▸ WHAT TO WORK ON: Images in the data are to be skipped, while every line is restated exactly as written.

▸ INFORMATION SHOWN:

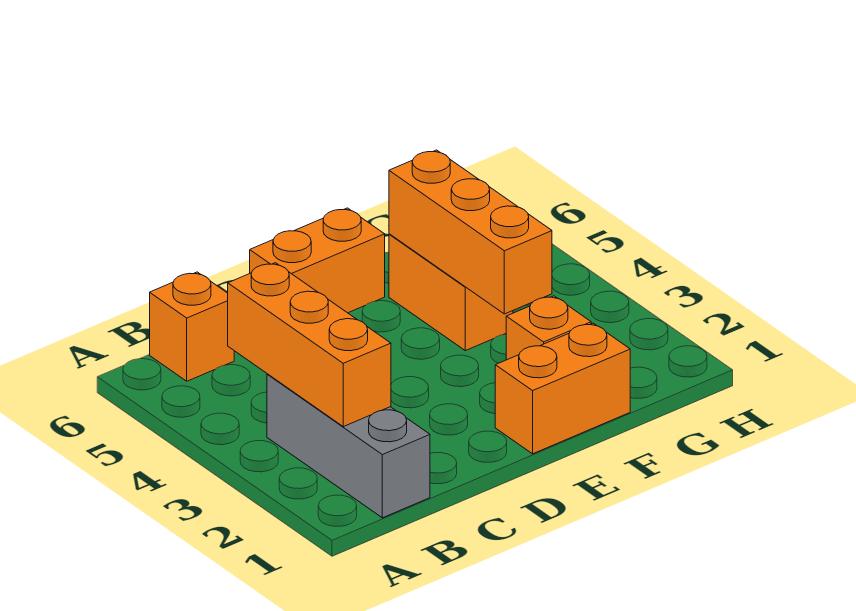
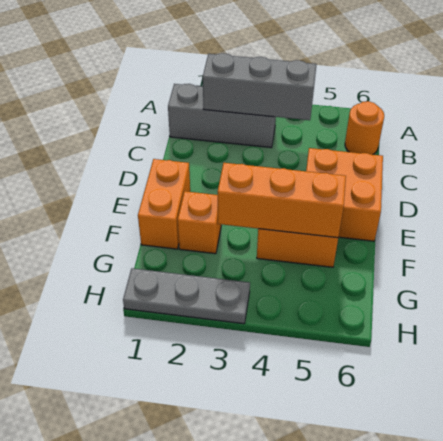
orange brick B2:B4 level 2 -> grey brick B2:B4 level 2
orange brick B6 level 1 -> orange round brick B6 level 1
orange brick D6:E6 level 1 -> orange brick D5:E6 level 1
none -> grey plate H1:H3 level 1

▸ OUTPUT FOR THIS TASK:
orange brick B2:B4 level 2 -> grey brick B2:B4 level 2
orange brick B6 level 1 -> orange round brick B6 level 1
orange brick D6:E6 level 1 -> orange brick D5:E6 level 1
none -> grey plate H1:H3 level 1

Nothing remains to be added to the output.